→ Source data
# # # # # # #
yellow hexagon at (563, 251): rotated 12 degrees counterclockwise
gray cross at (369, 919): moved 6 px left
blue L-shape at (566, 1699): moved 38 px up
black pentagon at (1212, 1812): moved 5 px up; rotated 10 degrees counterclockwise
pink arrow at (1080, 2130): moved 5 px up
# # # # # # #
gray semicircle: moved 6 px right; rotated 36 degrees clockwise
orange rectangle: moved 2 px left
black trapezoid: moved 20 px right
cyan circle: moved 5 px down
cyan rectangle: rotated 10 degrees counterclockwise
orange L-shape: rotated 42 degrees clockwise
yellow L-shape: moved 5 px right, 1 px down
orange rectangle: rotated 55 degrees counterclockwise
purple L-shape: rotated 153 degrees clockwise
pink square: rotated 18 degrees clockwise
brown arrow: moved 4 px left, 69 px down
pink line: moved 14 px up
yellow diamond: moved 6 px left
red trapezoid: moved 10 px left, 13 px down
# # # # # # #
→ Brief
Give the number of lines that include the word "down" in the listing. Nothing else belongs in the reply.

→ Solution
4